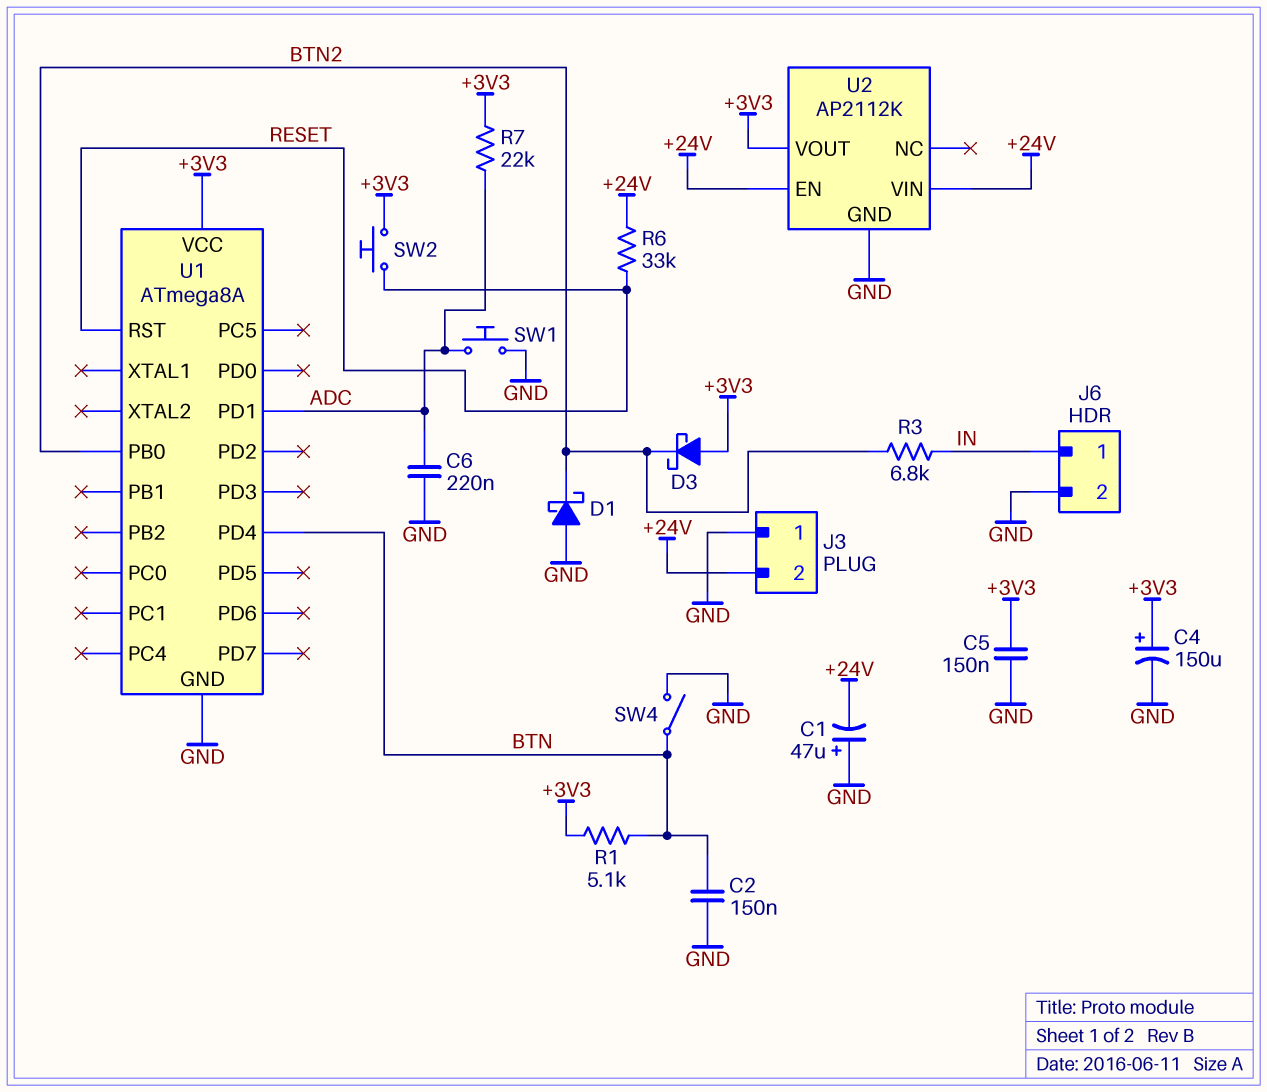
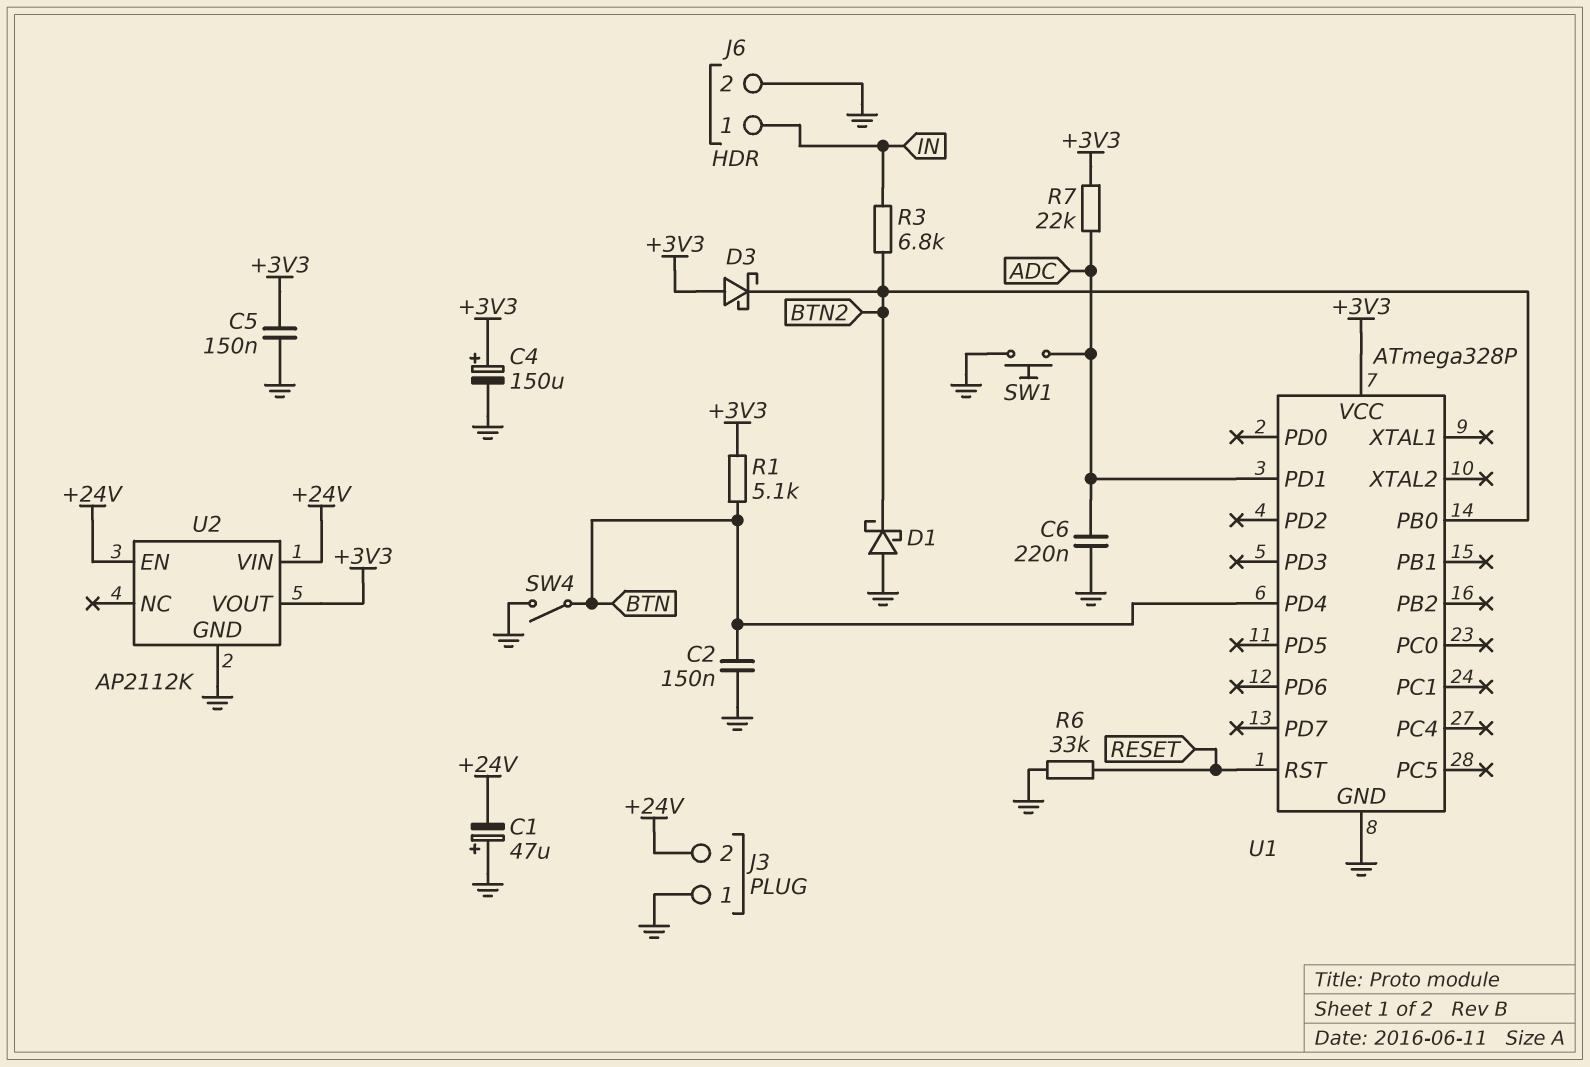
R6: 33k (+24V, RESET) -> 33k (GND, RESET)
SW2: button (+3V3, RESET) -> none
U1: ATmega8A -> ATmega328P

--- --- ---

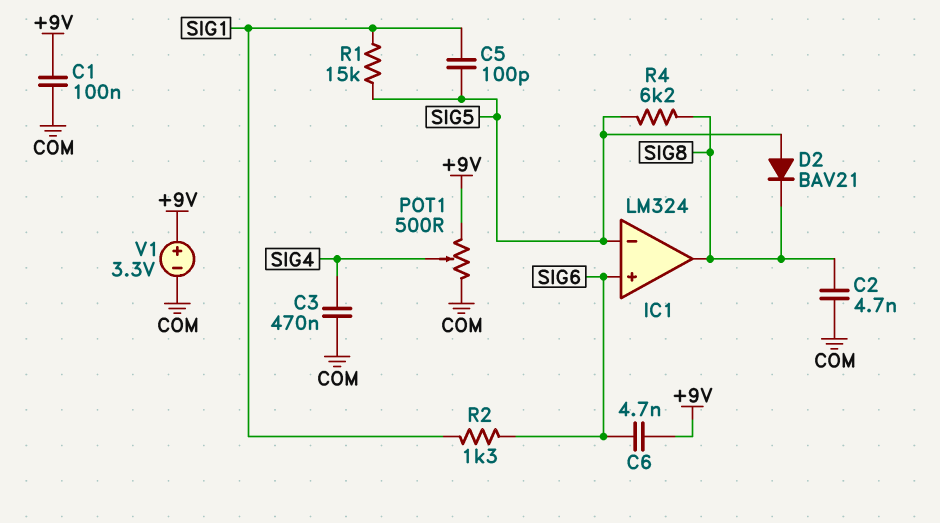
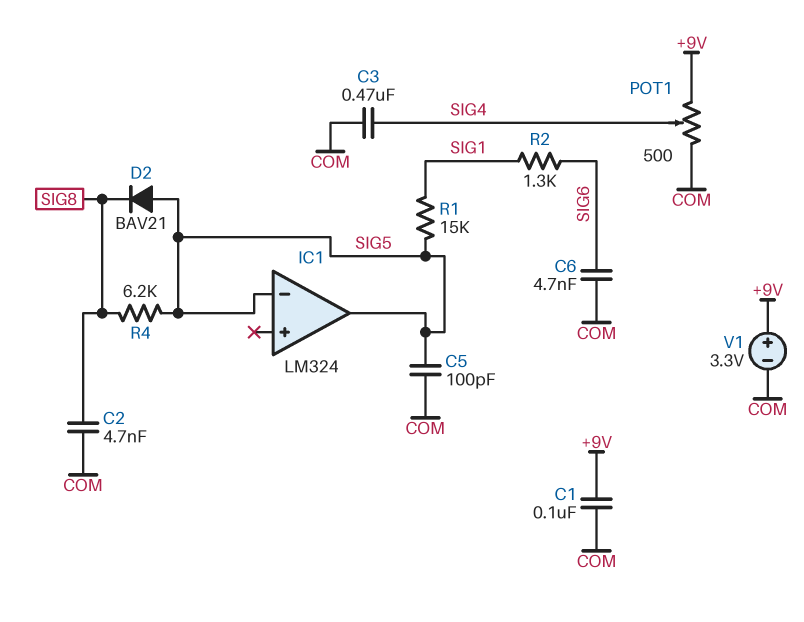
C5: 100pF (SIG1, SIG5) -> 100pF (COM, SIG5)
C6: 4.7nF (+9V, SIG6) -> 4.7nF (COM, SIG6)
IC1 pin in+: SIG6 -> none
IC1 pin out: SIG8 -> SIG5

--- --- ---

• _WHAT IS EXPECTED_
After locating the line with "SW2: button (+3V3, RESET) -> none" in the material above, return it and each line after it exactly, ending at the line with "U1: ATmega8A -> ATmega328P".

• _WRITTEN SOLUTION_
SW2: button (+3V3, RESET) -> none
U1: ATmega8A -> ATmega328P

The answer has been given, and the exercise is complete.